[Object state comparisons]
◇ ◇ ◇ ◇ ◇ ◇ ◇
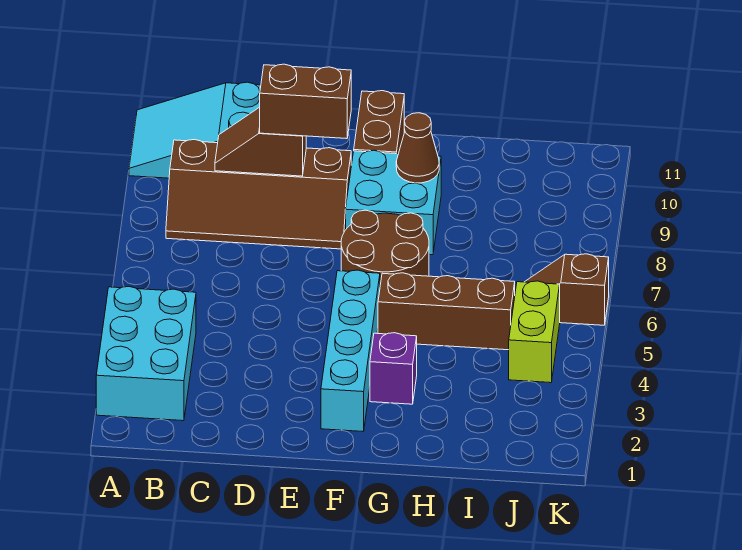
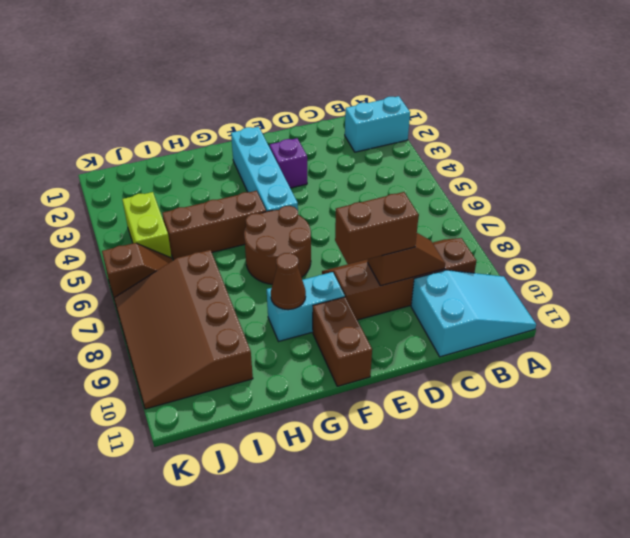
cyan brick A2:B4 level 1 -> cyan brick A2:B2 level 1
cyan brick F8:G9 level 1 -> cyan brick F9:G9 level 1
purple brick G3 level 1 -> purple brick E3 level 1
none -> brown slope I7:K10 level 1 top I

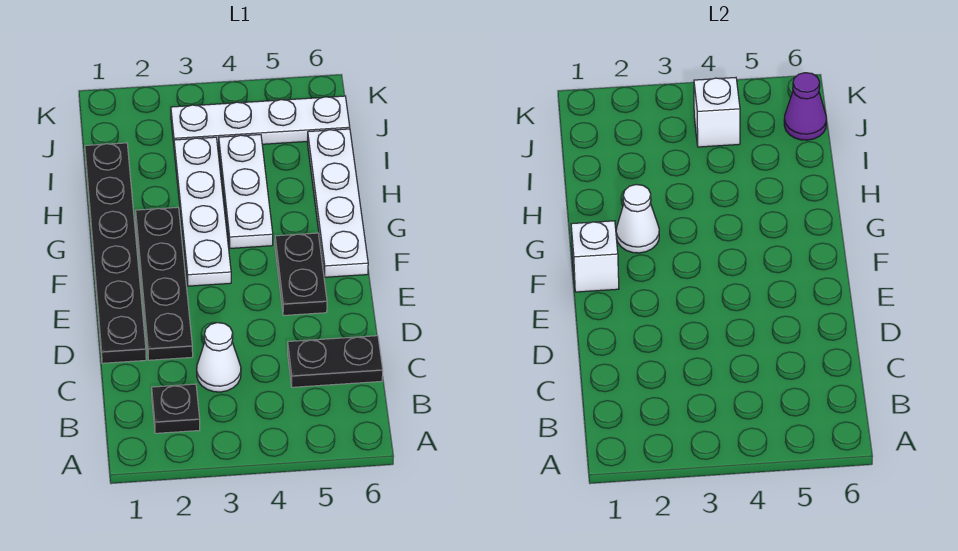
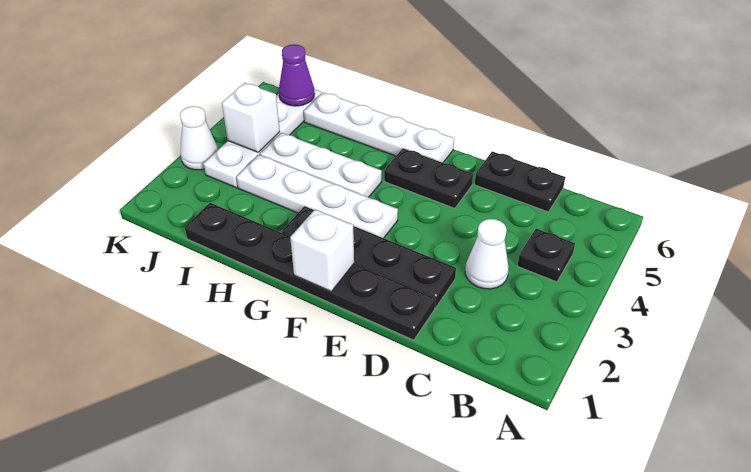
black plate B2 level 1 -> black plate B4 level 1
black plate C5:C6 level 1 -> black plate C6:D6 level 1
white cone G2 level 2 -> white cone K3 level 1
◇ ◇ ◇ ◇ ◇ ◇ ◇
Provide an exact transcript of the lines from the one that holds "black plate B2" through the final line of the data above.

» REPLY TO THE EXERCISE
black plate B2 level 1 -> black plate B4 level 1
black plate C5:C6 level 1 -> black plate C6:D6 level 1
white cone G2 level 2 -> white cone K3 level 1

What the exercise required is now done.